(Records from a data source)
-----

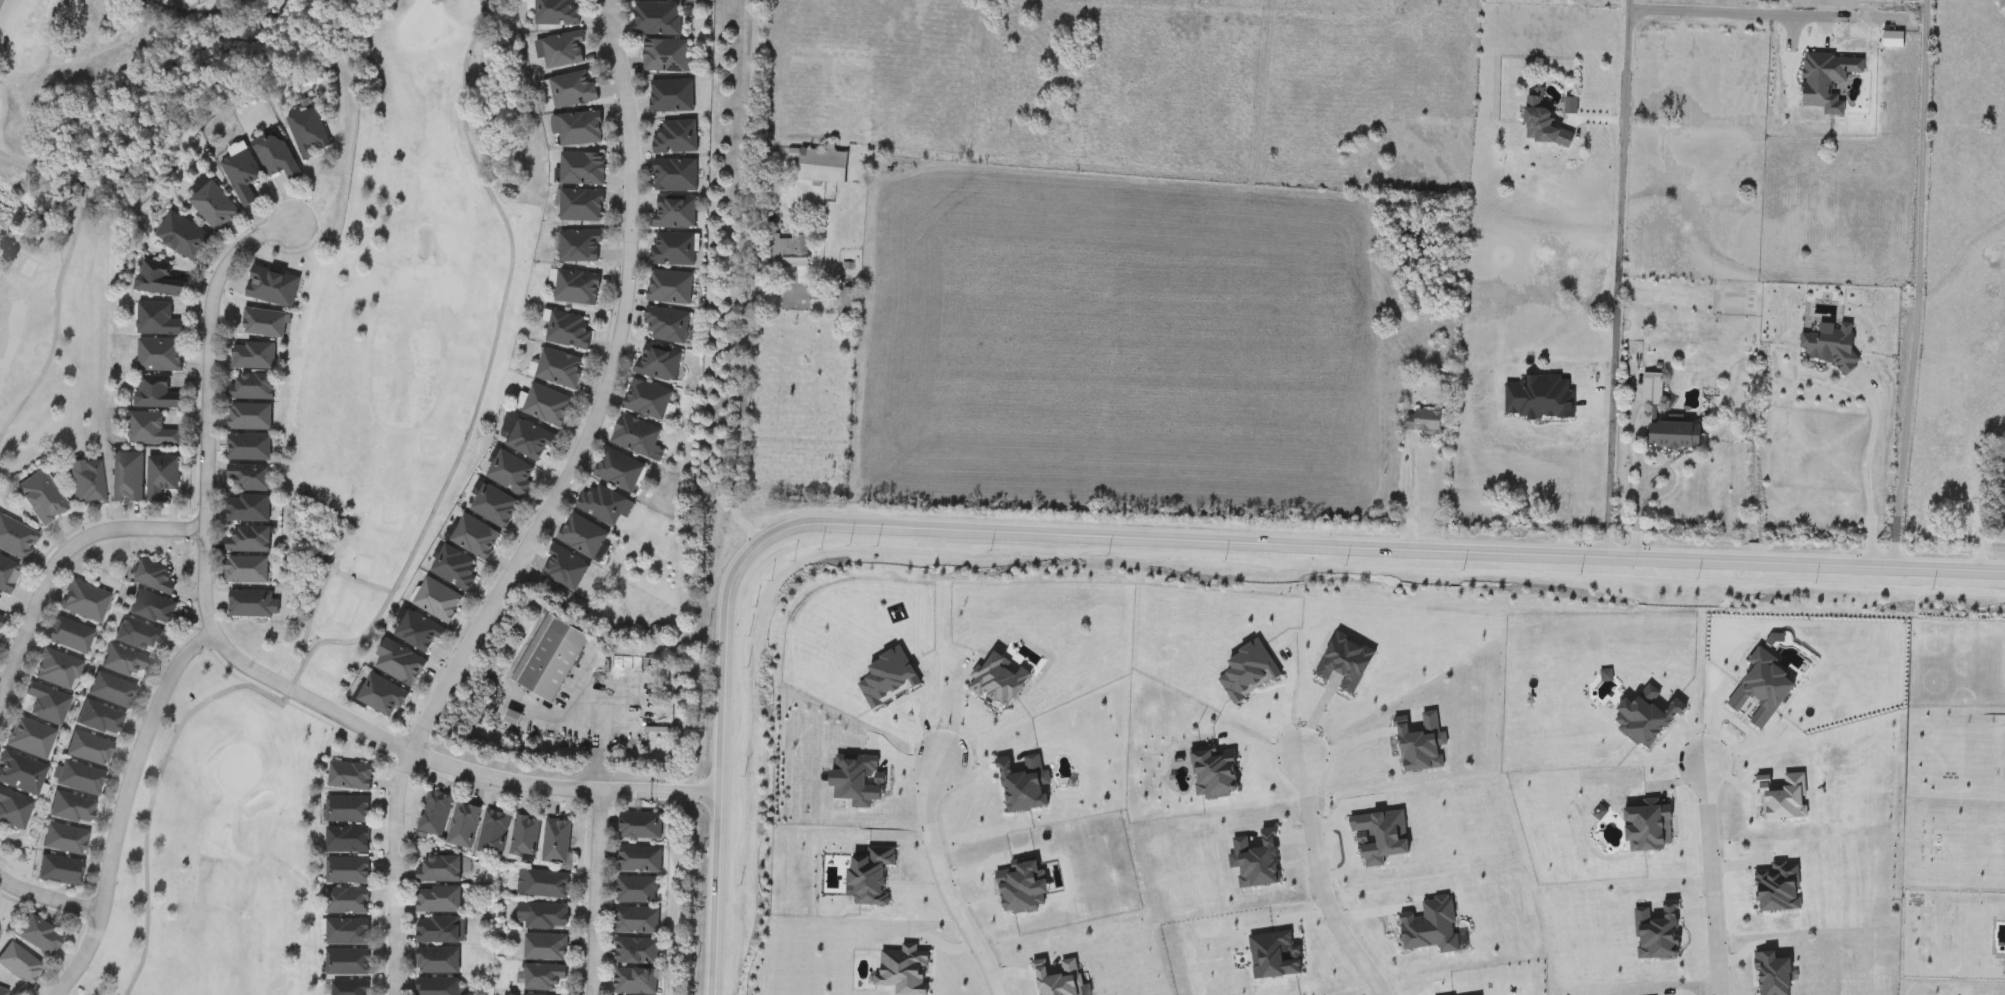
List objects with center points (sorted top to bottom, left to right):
road: (0, 0)
building: (664, 0)
road: (1727, 6)
road: (198, 12)
building: (558, 13)
building: (657, 20)
park: (422, 21)
building: (565, 50)
building: (668, 57)
building: (575, 89)
building: (674, 96)
building: (582, 129)
building: (311, 133)
building: (677, 137)
building: (277, 156)
building: (825, 166)
building: (584, 170)
building: (244, 176)
building: (677, 176)
building: (216, 207)
building: (584, 207)
building: (677, 215)
building: (185, 238)
building: (581, 248)
building: (674, 250)
building: (790, 252)
road: (63, 268)
road: (1619, 273)
road: (1920, 279)
building: (163, 280)
building: (274, 288)
building: (672, 288)
building: (578, 289)
building: (843, 302)
building: (158, 320)
building: (265, 324)
building: (669, 328)
building: (570, 332)
building: (161, 355)
building: (255, 357)
building: (660, 364)
building: (561, 369)
building: (253, 388)
building: (1650, 389)
building: (156, 395)
road: (598, 396)
building: (649, 400)
building: (547, 406)
road: (855, 411)
road: (743, 415)
building: (252, 418)
building: (1419, 421)
building: (152, 432)
building: (1671, 434)
building: (637, 437)
building: (531, 441)
building: (251, 449)
road: (1868, 467)
building: (621, 471)
building: (514, 475)
building: (164, 477)
building: (129, 478)
building: (251, 478)
road: (1642, 478)
building: (88, 483)
road: (1413, 490)
building: (42, 499)
park: (372, 499)
building: (604, 506)
building: (496, 507)
building: (249, 510)
road: (1148, 533)
building: (585, 537)
building: (477, 538)
building: (16, 539)
building: (250, 541)
road: (60, 553)
road: (407, 563)
building: (458, 570)
building: (567, 570)
building: (248, 571)
building: (8, 575)
building: (156, 578)
building: (86, 602)
building: (440, 602)
building: (253, 605)
building: (155, 609)
building: (0, 624)
building: (420, 633)
building: (71, 636)
building: (140, 636)
building: (552, 660)
building: (126, 664)
road: (245, 664)
building: (403, 665)
building: (57, 669)
building: (113, 691)
building: (384, 697)
building: (48, 704)
road: (953, 709)
road: (1285, 709)
road: (922, 711)
building: (101, 719)
road: (602, 736)
building: (31, 738)
road: (1349, 738)
road: (1260, 747)
building: (91, 749)
park: (239, 769)
building: (21, 774)
building: (352, 777)
building: (82, 779)
road: (124, 807)
road: (1348, 808)
building: (74, 809)
building: (15, 810)
building: (349, 811)
building: (438, 814)
building: (466, 827)
building: (643, 827)
building: (496, 834)
building: (528, 837)
building: (67, 840)
building: (349, 841)
building: (559, 843)
road: (1346, 849)
building: (642, 862)
building: (61, 871)
building: (440, 871)
building: (349, 872)
road: (399, 872)
road: (1710, 876)
road: (1319, 877)
road: (940, 878)
building: (549, 886)
road: (46, 891)
building: (638, 891)
road: (598, 892)
building: (442, 901)
building: (347, 902)
building: (547, 917)
building: (639, 922)
building: (442, 932)
building: (349, 933)
building: (41, 936)
building: (548, 948)
building: (638, 953)
building: (441, 961)
building: (349, 964)
building: (21, 965)
building: (546, 979)
building: (637, 982)
building: (441, 987)
building: (352, 988)
road: (966, 989)
building: (3, 992)
road: (861, 992)

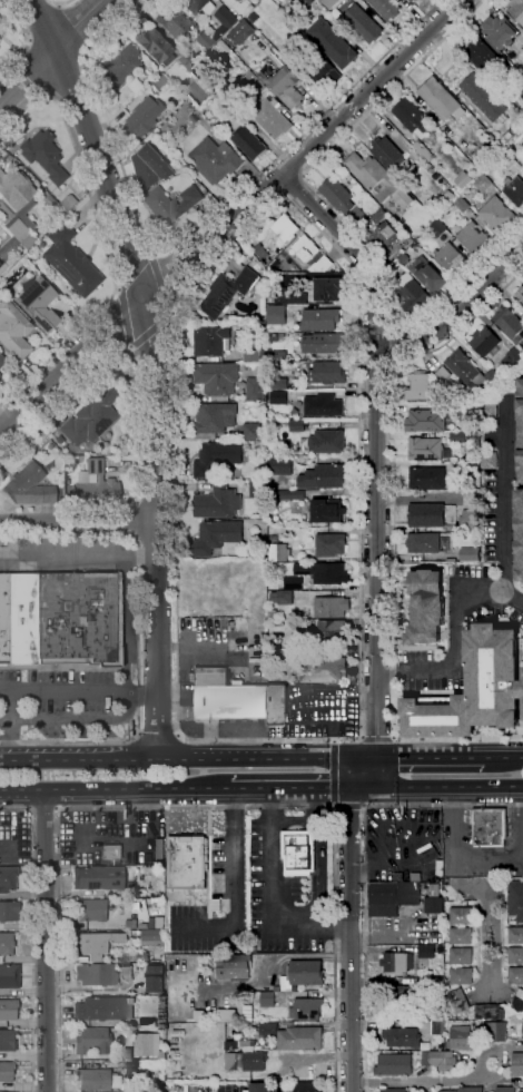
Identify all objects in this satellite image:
building: (239, 0)
building: (337, 0)
building: (340, 0)
building: (413, 0)
building: (415, 0)
road: (63, 2)
building: (230, 2)
building: (327, 2)
building: (301, 4)
building: (195, 5)
building: (330, 8)
building: (386, 8)
building: (517, 10)
building: (255, 18)
road: (44, 21)
road: (75, 21)
building: (172, 21)
building: (224, 21)
building: (360, 23)
building: (245, 29)
building: (499, 31)
road: (24, 36)
building: (206, 41)
building: (332, 43)
building: (152, 45)
building: (222, 45)
road: (51, 50)
building: (226, 50)
building: (521, 55)
building: (484, 58)
building: (186, 61)
road: (31, 71)
building: (320, 71)
building: (119, 74)
building: (158, 81)
building: (518, 81)
building: (211, 83)
building: (285, 84)
building: (252, 85)
road: (73, 95)
building: (522, 95)
building: (438, 98)
building: (228, 103)
building: (488, 105)
building: (189, 108)
building: (141, 117)
building: (411, 117)
building: (271, 118)
building: (193, 119)
building: (185, 126)
building: (517, 129)
building: (249, 143)
building: (422, 149)
building: (388, 153)
building: (43, 155)
building: (215, 160)
building: (508, 161)
building: (147, 166)
building: (435, 168)
building: (377, 179)
building: (463, 179)
building: (482, 183)
building: (509, 186)
road: (294, 187)
building: (17, 194)
building: (337, 195)
building: (448, 195)
building: (68, 202)
building: (53, 204)
building: (170, 204)
building: (462, 204)
road: (335, 212)
building: (447, 213)
building: (496, 214)
building: (357, 215)
building: (379, 215)
road: (233, 216)
building: (286, 228)
building: (437, 228)
road: (189, 233)
building: (384, 235)
road: (101, 237)
building: (472, 237)
building: (15, 240)
building: (305, 248)
road: (348, 249)
building: (260, 252)
road: (151, 254)
building: (450, 259)
building: (70, 261)
building: (2, 266)
building: (320, 266)
building: (258, 267)
road: (135, 272)
building: (427, 276)
road: (160, 281)
road: (117, 289)
building: (328, 289)
building: (228, 291)
building: (412, 294)
building: (519, 294)
building: (290, 297)
building: (37, 302)
road: (174, 306)
road: (458, 312)
building: (276, 315)
road: (125, 317)
building: (320, 319)
building: (509, 324)
road: (153, 327)
road: (374, 327)
building: (13, 330)
building: (273, 337)
building: (212, 340)
road: (395, 341)
building: (484, 342)
building: (324, 343)
building: (272, 346)
road: (129, 347)
road: (121, 348)
building: (252, 352)
building: (278, 357)
building: (511, 358)
building: (2, 359)
road: (155, 366)
building: (469, 370)
building: (327, 373)
building: (0, 377)
building: (217, 378)
building: (451, 381)
building: (278, 384)
building: (420, 387)
building: (255, 389)
building: (279, 397)
building: (323, 405)
building: (467, 412)
building: (90, 416)
building: (214, 417)
building: (425, 421)
building: (297, 425)
building: (520, 427)
building: (252, 431)
building: (459, 437)
building: (58, 439)
building: (328, 442)
building: (425, 449)
building: (216, 457)
building: (279, 465)
building: (467, 469)
building: (327, 477)
building: (427, 478)
building: (97, 485)
building: (28, 486)
building: (289, 492)
road: (502, 493)
building: (226, 499)
building: (472, 500)
road: (155, 503)
road: (377, 509)
building: (328, 511)
building: (425, 515)
road: (77, 520)
road: (133, 520)
building: (469, 520)
building: (456, 525)
building: (449, 529)
building: (453, 530)
building: (458, 531)
building: (519, 531)
road: (393, 532)
building: (217, 537)
building: (423, 542)
building: (452, 542)
road: (156, 545)
building: (330, 545)
building: (278, 553)
building: (470, 554)
road: (78, 561)
building: (328, 573)
building: (293, 583)
building: (272, 586)
building: (303, 594)
building: (280, 596)
road: (512, 596)
building: (298, 601)
building: (331, 607)
building: (425, 608)
building: (272, 614)
building: (59, 618)
road: (124, 625)
building: (332, 630)
road: (137, 637)
building: (284, 643)
building: (283, 654)
road: (455, 655)
building: (324, 670)
building: (495, 677)
road: (360, 679)
road: (79, 690)
building: (521, 694)
building: (227, 696)
road: (121, 703)
building: (277, 705)
building: (438, 712)
road: (60, 718)
road: (9, 723)
road: (156, 731)
road: (377, 736)
road: (392, 738)
road: (361, 739)
road: (376, 739)
road: (333, 741)
traffic signals: (370, 754)
road: (427, 754)
road: (503, 754)
road: (185, 755)
road: (333, 773)
traffic signals: (356, 790)
road: (439, 790)
road: (293, 791)
road: (115, 792)
road: (522, 798)
road: (317, 805)
road: (442, 805)
road: (349, 807)
road: (43, 809)
road: (56, 809)
building: (217, 817)
road: (293, 819)
building: (489, 827)
road: (206, 845)
building: (160, 850)
building: (297, 852)
building: (111, 853)
building: (428, 854)
road: (461, 858)
road: (207, 862)
building: (186, 863)
road: (317, 874)
building: (97, 877)
building: (7, 878)
road: (220, 882)
road: (233, 889)
building: (408, 893)
road: (271, 899)
building: (383, 899)
building: (515, 900)
building: (433, 904)
building: (8, 910)
building: (89, 910)
building: (460, 916)
road: (489, 917)
building: (160, 922)
road: (206, 922)
building: (130, 924)
building: (142, 925)
road: (31, 935)
building: (515, 935)
building: (132, 936)
building: (461, 936)
building: (152, 937)
road: (350, 940)
road: (46, 942)
building: (5, 944)
building: (95, 944)
road: (335, 947)
road: (366, 949)
building: (426, 951)
building: (461, 955)
building: (515, 955)
building: (137, 957)
building: (395, 963)
building: (194, 964)
building: (233, 966)
building: (125, 970)
building: (306, 973)
building: (95, 974)
building: (8, 975)
building: (515, 975)
building: (461, 976)
building: (155, 978)
building: (292, 989)
road: (94, 990)
building: (278, 994)
building: (266, 999)
building: (401, 999)
building: (458, 1001)
building: (518, 1002)
building: (104, 1008)
building: (8, 1009)
building: (308, 1010)
building: (489, 1012)
building: (258, 1014)
building: (436, 1016)
building: (158, 1023)
building: (457, 1024)
building: (437, 1027)
building: (268, 1030)
building: (492, 1031)
building: (402, 1037)
building: (237, 1038)
building: (459, 1038)
building: (300, 1039)
building: (6, 1040)
building: (92, 1040)
building: (150, 1044)
building: (126, 1053)
building: (439, 1060)
building: (251, 1061)
building: (394, 1064)
building: (517, 1065)
building: (131, 1066)
building: (6, 1070)
building: (92, 1079)
road: (425, 1080)
building: (285, 1084)
building: (260, 1087)
building: (308, 1087)
building: (471, 1089)
building: (393, 1090)
building: (499, 1090)
building: (447, 1091)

-----

What is being asked: For each line above that contains "signals", make a copy.

Worked solution:
traffic signals: (370, 754)
traffic signals: (356, 790)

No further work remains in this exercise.